(Record excerpts):
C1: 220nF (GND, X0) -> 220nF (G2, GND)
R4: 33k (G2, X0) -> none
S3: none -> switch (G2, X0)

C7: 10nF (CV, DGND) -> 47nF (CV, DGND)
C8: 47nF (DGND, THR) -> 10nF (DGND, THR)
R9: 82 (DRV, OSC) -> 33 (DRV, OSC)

(Your goal):
Take the material above and transcribe all of it exactly.

(Finished exercise):
C1: 220nF (GND, X0) -> 220nF (G2, GND)
R4: 33k (G2, X0) -> none
S3: none -> switch (G2, X0)

C7: 10nF (CV, DGND) -> 47nF (CV, DGND)
C8: 47nF (DGND, THR) -> 10nF (DGND, THR)
R9: 82 (DRV, OSC) -> 33 (DRV, OSC)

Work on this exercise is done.